▶ **WHAT IS EXPECTED**
From the line with "white rolling pin: 1 -> 2" through the line with "yellow padlock: 5 -> 4", inclusive, return each line of the data below exactly and leave the rest out.
── GIVEN DATA ──
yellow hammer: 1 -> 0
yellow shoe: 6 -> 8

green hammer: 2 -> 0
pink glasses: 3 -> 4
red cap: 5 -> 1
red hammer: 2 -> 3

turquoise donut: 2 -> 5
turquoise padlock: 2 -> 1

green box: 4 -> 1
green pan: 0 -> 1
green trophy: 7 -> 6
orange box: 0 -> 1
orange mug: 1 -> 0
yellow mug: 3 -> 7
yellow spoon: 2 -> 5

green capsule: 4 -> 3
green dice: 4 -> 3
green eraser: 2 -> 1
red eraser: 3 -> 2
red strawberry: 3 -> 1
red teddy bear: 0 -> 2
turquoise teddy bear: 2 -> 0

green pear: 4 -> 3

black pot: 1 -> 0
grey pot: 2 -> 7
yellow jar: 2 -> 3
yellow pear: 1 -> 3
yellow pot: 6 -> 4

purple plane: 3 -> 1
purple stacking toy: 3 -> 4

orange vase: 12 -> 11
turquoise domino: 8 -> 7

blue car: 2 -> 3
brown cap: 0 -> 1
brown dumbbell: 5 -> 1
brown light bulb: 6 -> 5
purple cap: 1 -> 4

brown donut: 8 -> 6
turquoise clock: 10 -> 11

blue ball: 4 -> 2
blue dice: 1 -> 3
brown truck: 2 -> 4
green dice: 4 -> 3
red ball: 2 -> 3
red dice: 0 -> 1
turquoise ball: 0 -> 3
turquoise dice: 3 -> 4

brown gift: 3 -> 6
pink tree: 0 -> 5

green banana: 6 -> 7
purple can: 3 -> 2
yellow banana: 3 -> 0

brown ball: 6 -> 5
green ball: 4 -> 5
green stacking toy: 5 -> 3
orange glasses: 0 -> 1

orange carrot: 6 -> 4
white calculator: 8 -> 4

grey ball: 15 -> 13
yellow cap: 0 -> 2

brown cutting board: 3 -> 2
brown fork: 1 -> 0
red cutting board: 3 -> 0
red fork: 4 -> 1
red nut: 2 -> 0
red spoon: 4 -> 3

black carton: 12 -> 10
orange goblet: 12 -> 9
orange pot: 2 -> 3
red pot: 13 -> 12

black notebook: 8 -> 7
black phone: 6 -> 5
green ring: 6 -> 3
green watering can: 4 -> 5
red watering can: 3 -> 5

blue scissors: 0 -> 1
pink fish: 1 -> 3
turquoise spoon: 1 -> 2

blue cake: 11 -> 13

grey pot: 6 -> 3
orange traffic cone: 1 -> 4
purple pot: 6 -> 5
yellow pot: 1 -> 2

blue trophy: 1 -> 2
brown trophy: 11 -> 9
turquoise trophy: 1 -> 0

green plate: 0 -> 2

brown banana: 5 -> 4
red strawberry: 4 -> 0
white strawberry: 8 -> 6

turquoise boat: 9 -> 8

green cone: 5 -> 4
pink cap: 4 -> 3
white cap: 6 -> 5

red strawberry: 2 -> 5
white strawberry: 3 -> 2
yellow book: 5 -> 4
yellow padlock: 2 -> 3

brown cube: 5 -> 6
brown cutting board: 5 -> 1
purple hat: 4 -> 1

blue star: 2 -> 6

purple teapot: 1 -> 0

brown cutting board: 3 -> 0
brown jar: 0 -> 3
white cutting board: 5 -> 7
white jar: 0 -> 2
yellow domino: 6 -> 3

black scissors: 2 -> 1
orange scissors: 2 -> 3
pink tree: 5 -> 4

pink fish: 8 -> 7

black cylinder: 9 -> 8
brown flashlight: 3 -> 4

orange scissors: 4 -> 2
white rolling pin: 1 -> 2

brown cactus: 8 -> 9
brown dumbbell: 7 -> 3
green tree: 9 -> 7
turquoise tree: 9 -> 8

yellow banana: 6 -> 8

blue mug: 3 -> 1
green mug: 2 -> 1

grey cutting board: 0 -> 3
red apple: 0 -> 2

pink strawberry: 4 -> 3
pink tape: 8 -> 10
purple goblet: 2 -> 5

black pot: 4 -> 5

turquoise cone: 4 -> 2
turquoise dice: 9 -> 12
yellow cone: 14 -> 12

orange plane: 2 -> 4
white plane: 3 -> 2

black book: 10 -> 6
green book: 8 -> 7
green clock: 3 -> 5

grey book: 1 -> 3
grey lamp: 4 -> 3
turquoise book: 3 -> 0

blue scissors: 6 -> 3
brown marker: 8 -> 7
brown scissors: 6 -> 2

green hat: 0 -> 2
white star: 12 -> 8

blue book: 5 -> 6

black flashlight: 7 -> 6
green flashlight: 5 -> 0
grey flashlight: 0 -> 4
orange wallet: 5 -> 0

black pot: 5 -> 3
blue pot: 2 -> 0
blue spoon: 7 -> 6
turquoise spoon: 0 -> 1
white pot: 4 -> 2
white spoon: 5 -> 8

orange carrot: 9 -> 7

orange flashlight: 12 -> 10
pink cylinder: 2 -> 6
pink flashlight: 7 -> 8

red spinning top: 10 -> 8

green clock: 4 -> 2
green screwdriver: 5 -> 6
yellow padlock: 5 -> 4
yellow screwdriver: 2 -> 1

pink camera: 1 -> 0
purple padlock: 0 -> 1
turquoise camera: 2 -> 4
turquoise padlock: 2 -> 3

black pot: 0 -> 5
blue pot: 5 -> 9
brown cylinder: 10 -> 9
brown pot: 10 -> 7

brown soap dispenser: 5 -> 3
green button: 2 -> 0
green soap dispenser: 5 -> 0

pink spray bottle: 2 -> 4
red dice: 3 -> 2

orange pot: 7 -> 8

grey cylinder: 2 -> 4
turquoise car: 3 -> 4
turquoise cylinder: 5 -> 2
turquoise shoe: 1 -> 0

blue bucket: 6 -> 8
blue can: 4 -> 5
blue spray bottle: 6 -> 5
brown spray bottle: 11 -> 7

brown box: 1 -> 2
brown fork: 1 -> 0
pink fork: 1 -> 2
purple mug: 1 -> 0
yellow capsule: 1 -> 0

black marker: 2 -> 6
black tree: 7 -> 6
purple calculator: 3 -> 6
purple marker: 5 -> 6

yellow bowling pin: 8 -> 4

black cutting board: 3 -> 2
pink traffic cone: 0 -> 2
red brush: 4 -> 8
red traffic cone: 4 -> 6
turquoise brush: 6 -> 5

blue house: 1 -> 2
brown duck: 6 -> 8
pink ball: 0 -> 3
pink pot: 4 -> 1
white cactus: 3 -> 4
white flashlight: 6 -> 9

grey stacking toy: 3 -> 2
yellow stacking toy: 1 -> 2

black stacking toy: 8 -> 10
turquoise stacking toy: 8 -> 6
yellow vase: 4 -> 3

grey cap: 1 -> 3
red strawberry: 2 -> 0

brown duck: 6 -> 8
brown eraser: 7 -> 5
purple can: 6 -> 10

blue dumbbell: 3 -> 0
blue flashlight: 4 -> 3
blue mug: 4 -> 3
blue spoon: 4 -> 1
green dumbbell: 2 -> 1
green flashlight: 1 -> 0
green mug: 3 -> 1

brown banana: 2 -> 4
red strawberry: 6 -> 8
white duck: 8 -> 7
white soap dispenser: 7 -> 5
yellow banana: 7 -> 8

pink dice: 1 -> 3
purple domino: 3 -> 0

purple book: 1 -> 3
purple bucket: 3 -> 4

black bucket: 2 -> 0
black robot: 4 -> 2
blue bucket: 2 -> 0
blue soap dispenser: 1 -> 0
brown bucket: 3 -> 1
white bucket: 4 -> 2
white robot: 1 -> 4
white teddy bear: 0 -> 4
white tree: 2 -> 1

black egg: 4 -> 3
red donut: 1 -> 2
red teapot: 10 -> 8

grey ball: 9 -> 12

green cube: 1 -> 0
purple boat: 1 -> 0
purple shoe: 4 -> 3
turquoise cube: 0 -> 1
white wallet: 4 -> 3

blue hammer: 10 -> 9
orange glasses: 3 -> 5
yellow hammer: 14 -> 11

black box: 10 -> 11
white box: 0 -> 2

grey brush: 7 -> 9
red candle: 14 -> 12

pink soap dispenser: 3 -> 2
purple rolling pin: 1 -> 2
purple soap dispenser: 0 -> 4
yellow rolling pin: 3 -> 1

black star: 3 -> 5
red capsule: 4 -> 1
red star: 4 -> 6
───
▶ **OUTPUT FOR THIS EXERCISE**
white rolling pin: 1 -> 2

brown cactus: 8 -> 9
brown dumbbell: 7 -> 3
green tree: 9 -> 7
turquoise tree: 9 -> 8

yellow banana: 6 -> 8

blue mug: 3 -> 1
green mug: 2 -> 1

grey cutting board: 0 -> 3
red apple: 0 -> 2

pink strawberry: 4 -> 3
pink tape: 8 -> 10
purple goblet: 2 -> 5

black pot: 4 -> 5

turquoise cone: 4 -> 2
turquoise dice: 9 -> 12
yellow cone: 14 -> 12

orange plane: 2 -> 4
white plane: 3 -> 2

black book: 10 -> 6
green book: 8 -> 7
green clock: 3 -> 5

grey book: 1 -> 3
grey lamp: 4 -> 3
turquoise book: 3 -> 0

blue scissors: 6 -> 3
brown marker: 8 -> 7
brown scissors: 6 -> 2

green hat: 0 -> 2
white star: 12 -> 8

blue book: 5 -> 6

black flashlight: 7 -> 6
green flashlight: 5 -> 0
grey flashlight: 0 -> 4
orange wallet: 5 -> 0

black pot: 5 -> 3
blue pot: 2 -> 0
blue spoon: 7 -> 6
turquoise spoon: 0 -> 1
white pot: 4 -> 2
white spoon: 5 -> 8

orange carrot: 9 -> 7

orange flashlight: 12 -> 10
pink cylinder: 2 -> 6
pink flashlight: 7 -> 8

red spinning top: 10 -> 8

green clock: 4 -> 2
green screwdriver: 5 -> 6
yellow padlock: 5 -> 4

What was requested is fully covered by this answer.